[Activity]: Please copy exactly the line that contains "white flashlight: 9 -> 5" and every line after it through the end of the records, leaving the pictures out.
════════════════
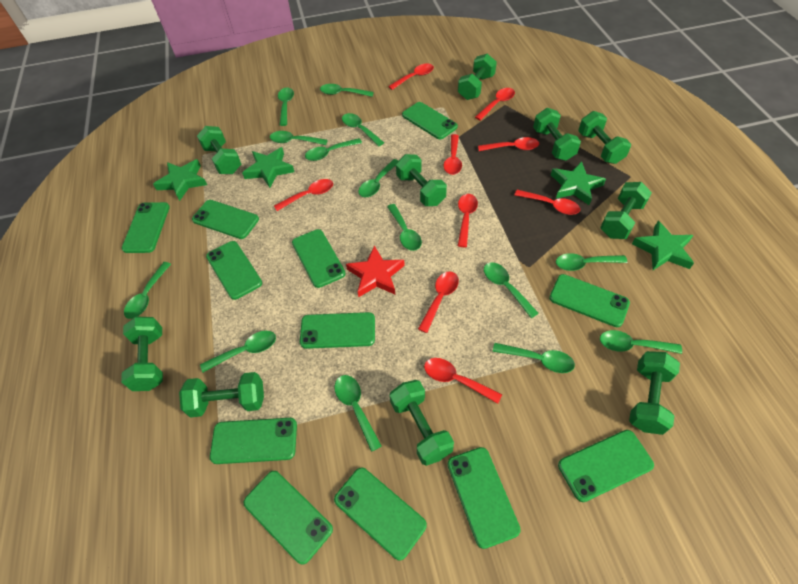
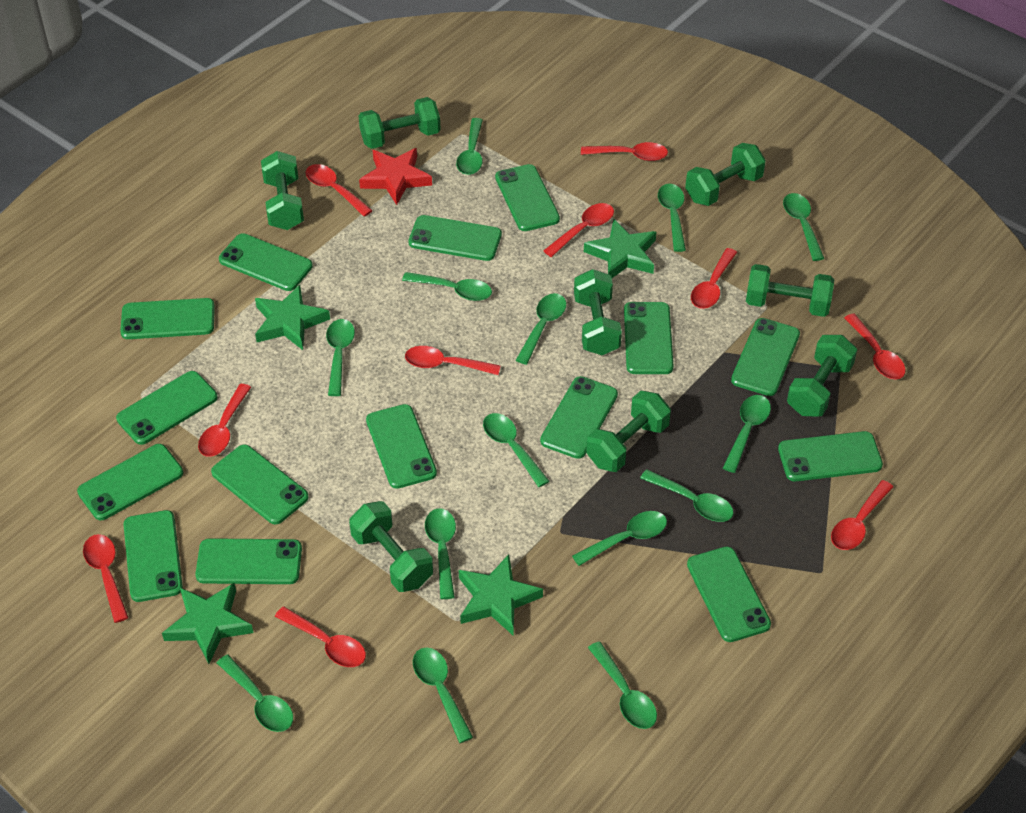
green dumbbell: 10 -> 8
green phone: 12 -> 15
red spoon: 9 -> 10

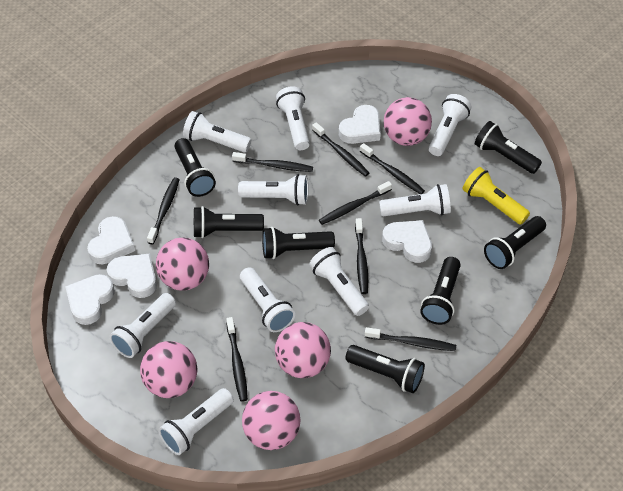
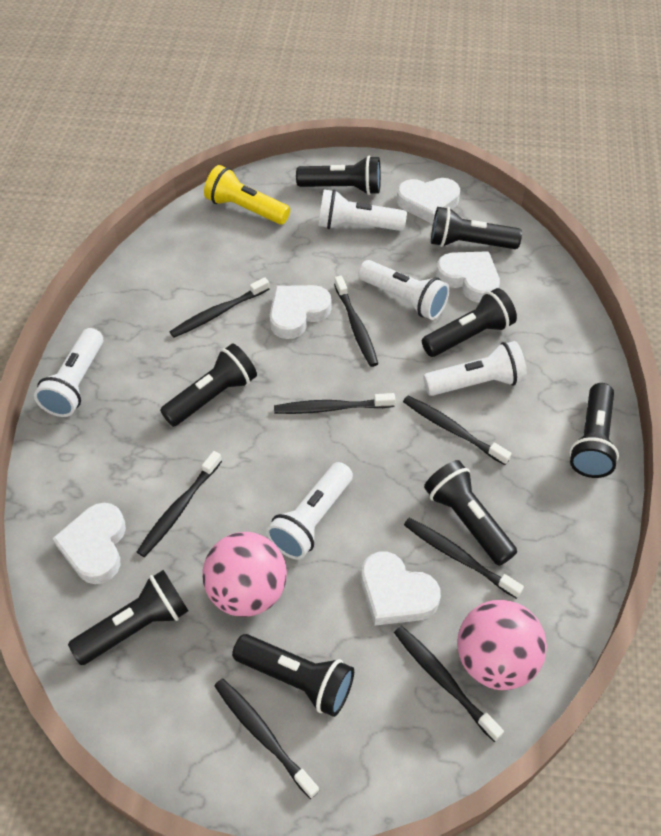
black flashlight: 7 -> 8
pink ball: 5 -> 2
white flashlight: 9 -> 5

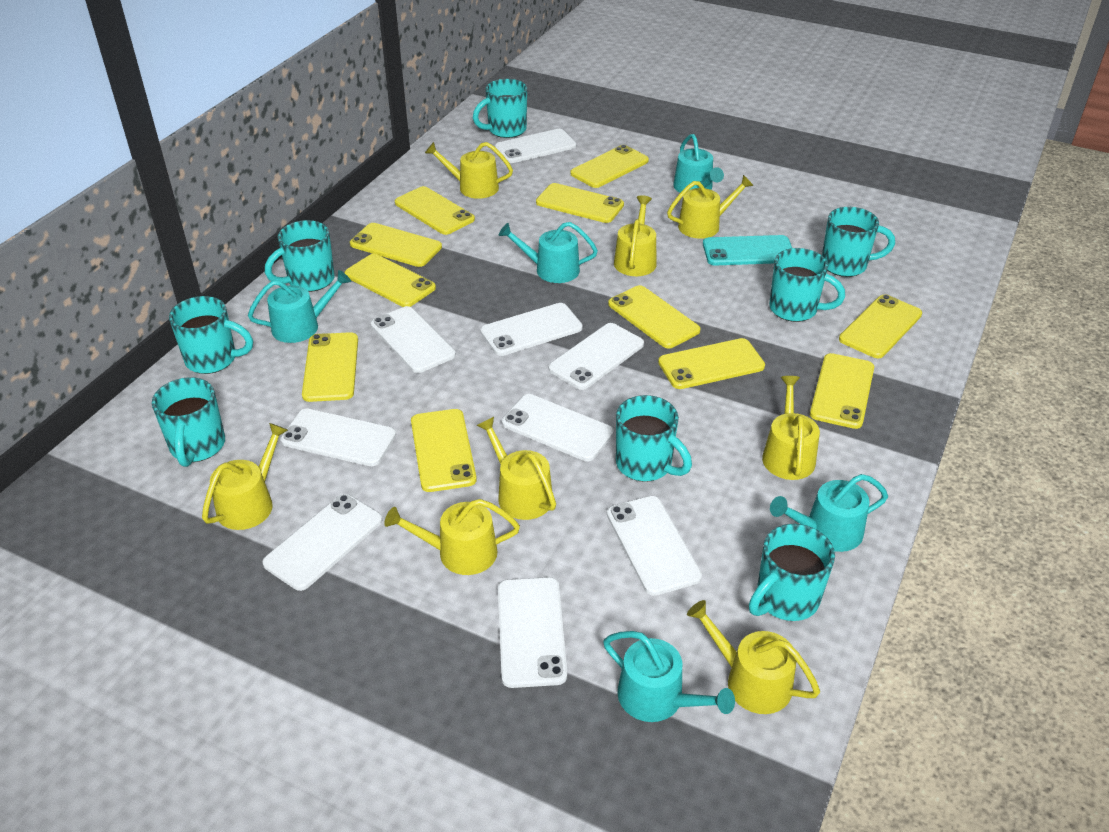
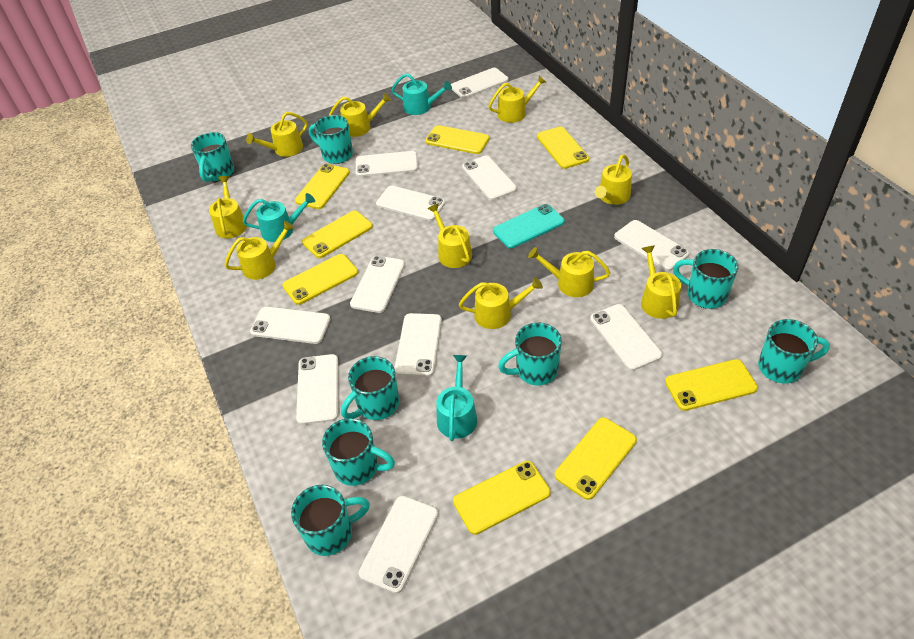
turquoise watering can: 5 -> 3
white phone: 9 -> 11
yellow phone: 11 -> 8
yellow watering can: 8 -> 10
════════════════
[Exercise solution]:
white flashlight: 9 -> 5

turquoise watering can: 5 -> 3
white phone: 9 -> 11
yellow phone: 11 -> 8
yellow watering can: 8 -> 10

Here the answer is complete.